[Scene comparison data]
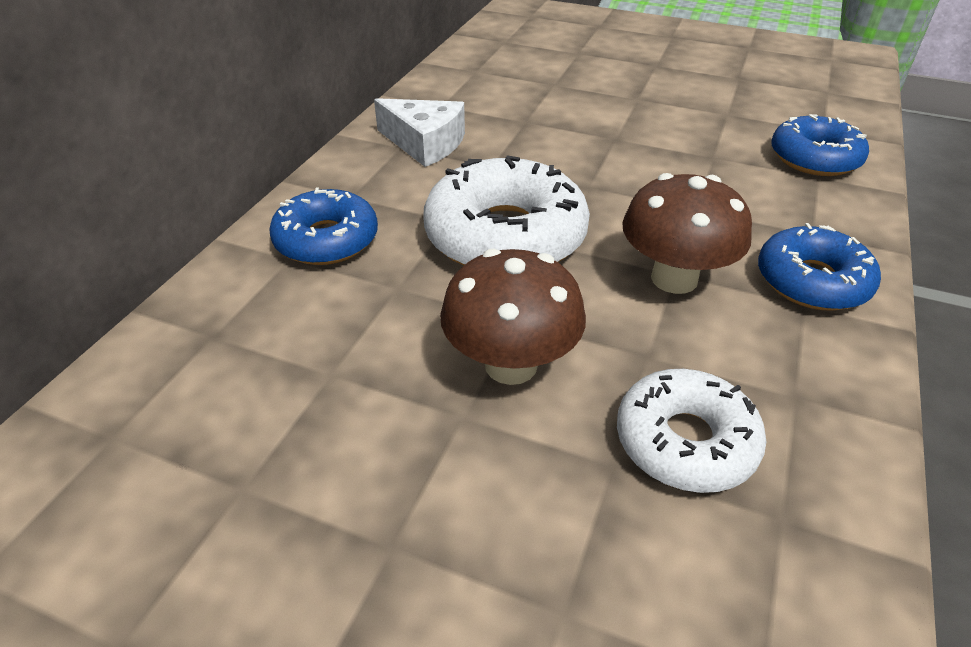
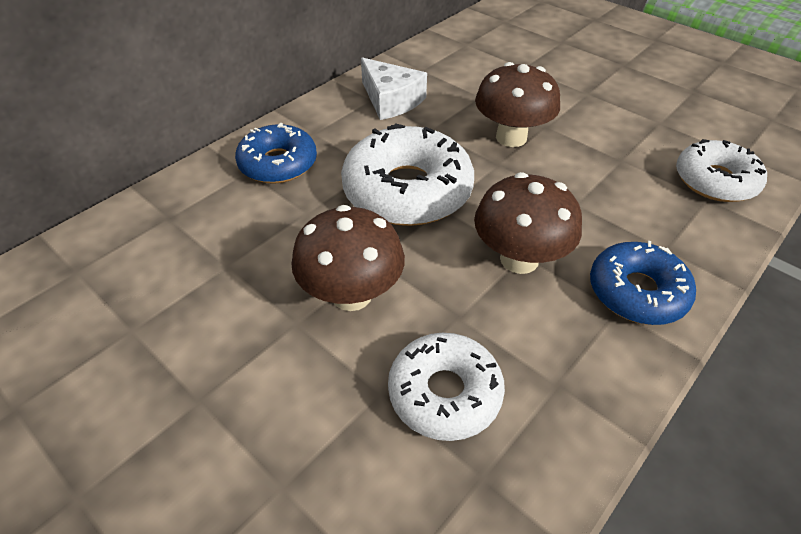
camera: 20 degrees right, 5 degrees up
(586, 157) = (511, 137): none -> brown mushroom
(814, 158) = (715, 181): blue donut -> white donut

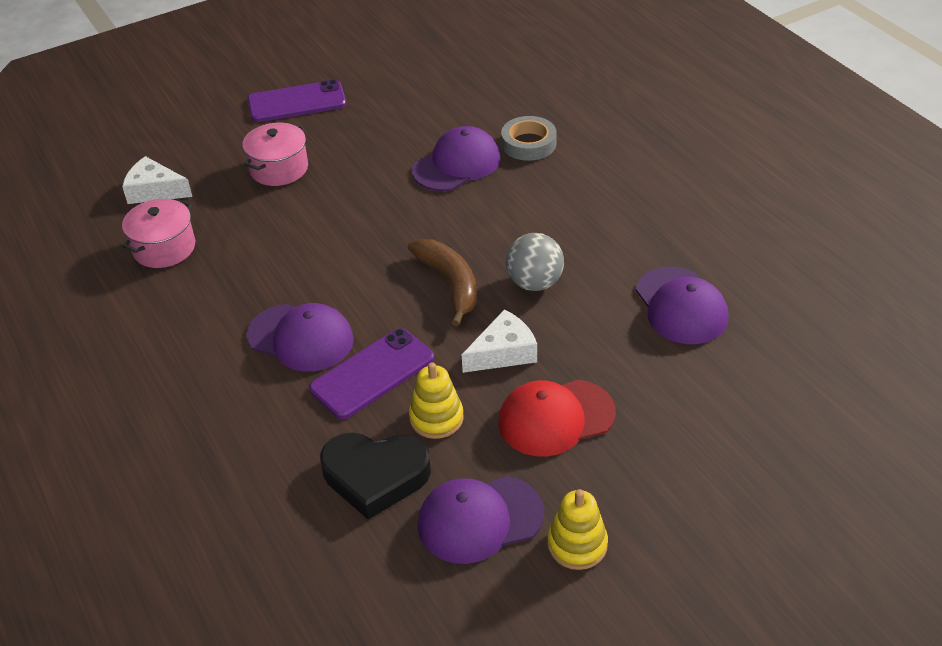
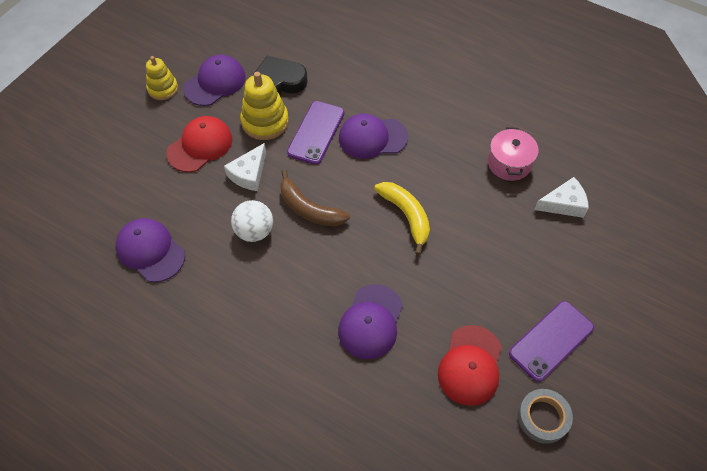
camera: 150 degrees right, 15 degrees up
(279, 168) = (499, 260): pink pot -> none
(338, 237) = (406, 216): none -> yellow banana
(388, 109) = (470, 365): none -> red cap
(436, 418) = (265, 122): yellow stacking toy -> yellow stacking toy, size x1.51
(528, 143) = (327, 372): grey tape -> grey tape (543, 417)
(534, 283) = (254, 231): grey ball -> white ball

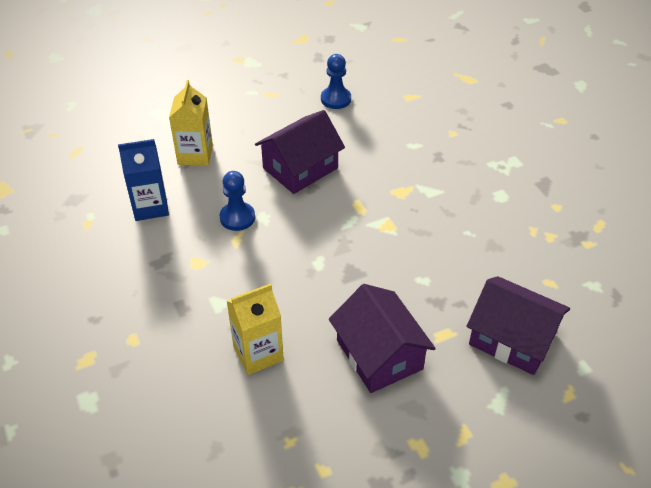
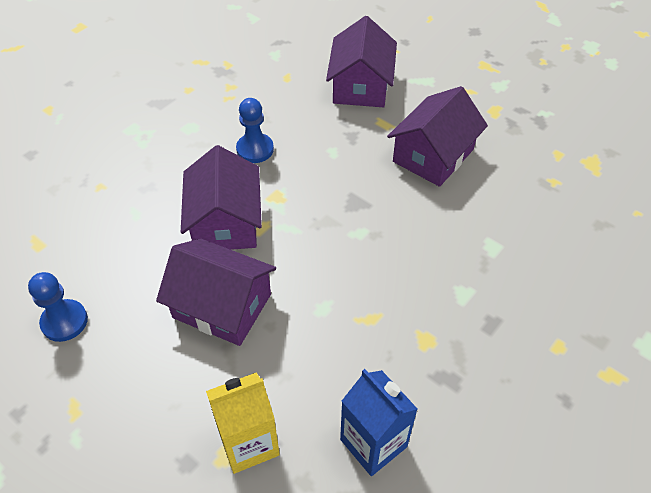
camera: 115 degrees left, 5 degrees up
(237, 217) = (337, 333): blue pawn -> blue pawn (255, 149)
(258, 353) = (494, 236): yellow carton -> none
(377, 189) = (225, 222): none -> purple house

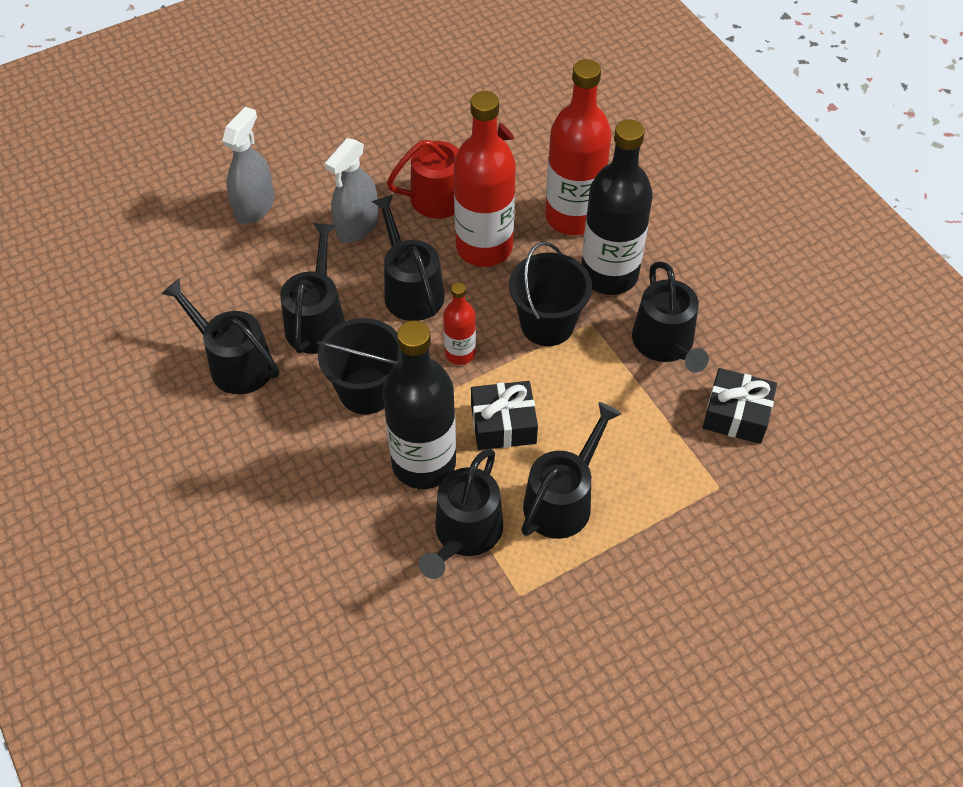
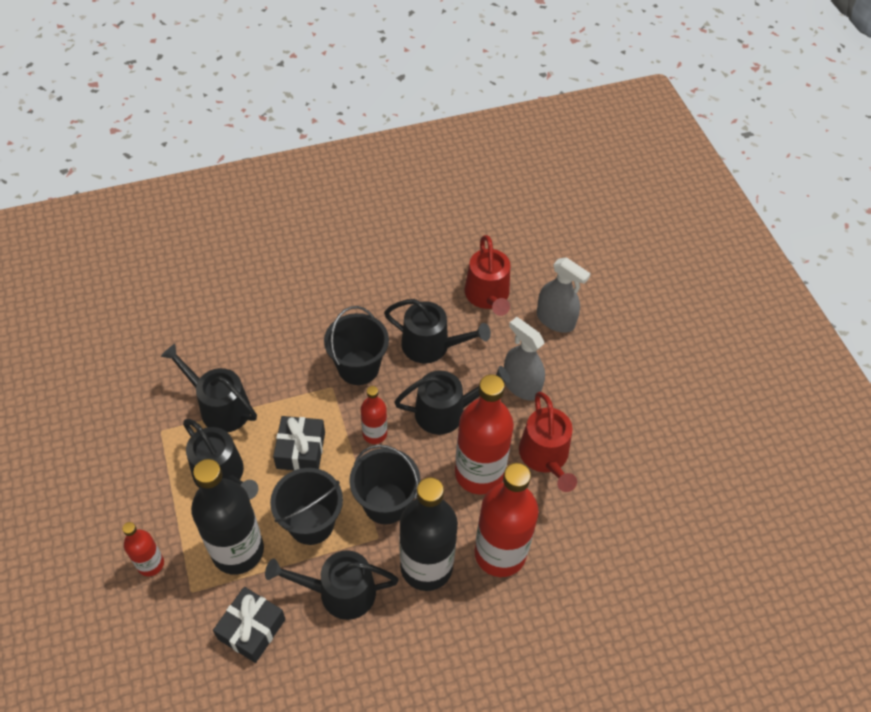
camera: 100 degrees right, 0 degrees up
(227, 276) = (488, 296): none -> red watering can
(235, 363) = (406, 293): black watering can -> none
(424, 463) = (285, 392): black bottle -> black bottle (238, 551)
(595, 390) = (311, 523): none -> black bucket
(703, 541) = (151, 564): none -> red bottle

_REQUIREMENT_
Although the records include pictures, the copy should reproduce every line exactly and none of the pictures.

_RESULT FOR THIS EXERCISE_
camera: 20 degrees right, 5 degrees up
(586, 157) = (511, 137): none -> brown mushroom
(814, 158) = (715, 181): blue donut -> white donut

camera: 150 degrees right, 15 degrees up
(279, 168) = (499, 260): pink pot -> none
(338, 237) = (406, 216): none -> yellow banana
(388, 109) = (470, 365): none -> red cap
(436, 418) = (265, 122): yellow stacking toy -> yellow stacking toy, size x1.51
(528, 143) = (327, 372): grey tape -> grey tape (543, 417)
(534, 283) = (254, 231): grey ball -> white ball

camera: 115 degrees left, 5 degrees up
(237, 217) = (337, 333): blue pawn -> blue pawn (255, 149)
(258, 353) = (494, 236): yellow carton -> none
(377, 189) = (225, 222): none -> purple house

camera: 100 degrees right, 0 degrees up
(227, 276) = (488, 296): none -> red watering can
(235, 363) = (406, 293): black watering can -> none
(424, 463) = (285, 392): black bottle -> black bottle (238, 551)
(595, 390) = (311, 523): none -> black bucket
(703, 541) = (151, 564): none -> red bottle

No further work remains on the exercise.